Task requirements »
Below are records that must be duplicated exactly.

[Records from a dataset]
-- Opening Marker --

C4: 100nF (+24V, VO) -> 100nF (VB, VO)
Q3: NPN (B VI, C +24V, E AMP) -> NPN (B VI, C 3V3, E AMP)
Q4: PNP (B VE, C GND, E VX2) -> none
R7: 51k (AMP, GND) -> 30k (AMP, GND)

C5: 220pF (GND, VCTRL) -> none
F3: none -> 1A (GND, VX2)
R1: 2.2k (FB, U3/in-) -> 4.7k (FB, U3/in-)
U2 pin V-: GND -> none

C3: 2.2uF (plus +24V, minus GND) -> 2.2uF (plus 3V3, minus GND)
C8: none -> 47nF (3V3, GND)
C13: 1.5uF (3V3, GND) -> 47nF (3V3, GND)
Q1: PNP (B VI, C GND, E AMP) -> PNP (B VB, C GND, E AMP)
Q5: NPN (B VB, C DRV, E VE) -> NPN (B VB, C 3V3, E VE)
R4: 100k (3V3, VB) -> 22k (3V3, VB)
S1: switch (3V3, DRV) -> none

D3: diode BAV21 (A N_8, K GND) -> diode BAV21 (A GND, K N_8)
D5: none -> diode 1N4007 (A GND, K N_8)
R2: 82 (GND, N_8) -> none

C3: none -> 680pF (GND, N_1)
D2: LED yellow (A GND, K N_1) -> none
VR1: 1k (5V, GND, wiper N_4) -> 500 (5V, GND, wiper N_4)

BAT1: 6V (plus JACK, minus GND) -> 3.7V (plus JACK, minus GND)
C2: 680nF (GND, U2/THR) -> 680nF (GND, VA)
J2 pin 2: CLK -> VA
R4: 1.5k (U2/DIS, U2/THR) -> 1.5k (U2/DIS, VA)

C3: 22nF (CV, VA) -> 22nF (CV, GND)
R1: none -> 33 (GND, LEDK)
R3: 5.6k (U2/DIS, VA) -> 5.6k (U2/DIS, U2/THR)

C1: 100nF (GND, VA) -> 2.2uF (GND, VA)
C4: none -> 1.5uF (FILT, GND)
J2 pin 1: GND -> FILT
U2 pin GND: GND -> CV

-- Closing Marker --

Result of the task »
C4: 100nF (+24V, VO) -> 100nF (VB, VO)
Q3: NPN (B VI, C +24V, E AMP) -> NPN (B VI, C 3V3, E AMP)
Q4: PNP (B VE, C GND, E VX2) -> none
R7: 51k (AMP, GND) -> 30k (AMP, GND)

C5: 220pF (GND, VCTRL) -> none
F3: none -> 1A (GND, VX2)
R1: 2.2k (FB, U3/in-) -> 4.7k (FB, U3/in-)
U2 pin V-: GND -> none

C3: 2.2uF (plus +24V, minus GND) -> 2.2uF (plus 3V3, minus GND)
C8: none -> 47nF (3V3, GND)
C13: 1.5uF (3V3, GND) -> 47nF (3V3, GND)
Q1: PNP (B VI, C GND, E AMP) -> PNP (B VB, C GND, E AMP)
Q5: NPN (B VB, C DRV, E VE) -> NPN (B VB, C 3V3, E VE)
R4: 100k (3V3, VB) -> 22k (3V3, VB)
S1: switch (3V3, DRV) -> none

D3: diode BAV21 (A N_8, K GND) -> diode BAV21 (A GND, K N_8)
D5: none -> diode 1N4007 (A GND, K N_8)
R2: 82 (GND, N_8) -> none

C3: none -> 680pF (GND, N_1)
D2: LED yellow (A GND, K N_1) -> none
VR1: 1k (5V, GND, wiper N_4) -> 500 (5V, GND, wiper N_4)

BAT1: 6V (plus JACK, minus GND) -> 3.7V (plus JACK, minus GND)
C2: 680nF (GND, U2/THR) -> 680nF (GND, VA)
J2 pin 2: CLK -> VA
R4: 1.5k (U2/DIS, U2/THR) -> 1.5k (U2/DIS, VA)

C3: 22nF (CV, VA) -> 22nF (CV, GND)
R1: none -> 33 (GND, LEDK)
R3: 5.6k (U2/DIS, VA) -> 5.6k (U2/DIS, U2/THR)

C1: 100nF (GND, VA) -> 2.2uF (GND, VA)
C4: none -> 1.5uF (FILT, GND)
J2 pin 1: GND -> FILT
U2 pin GND: GND -> CV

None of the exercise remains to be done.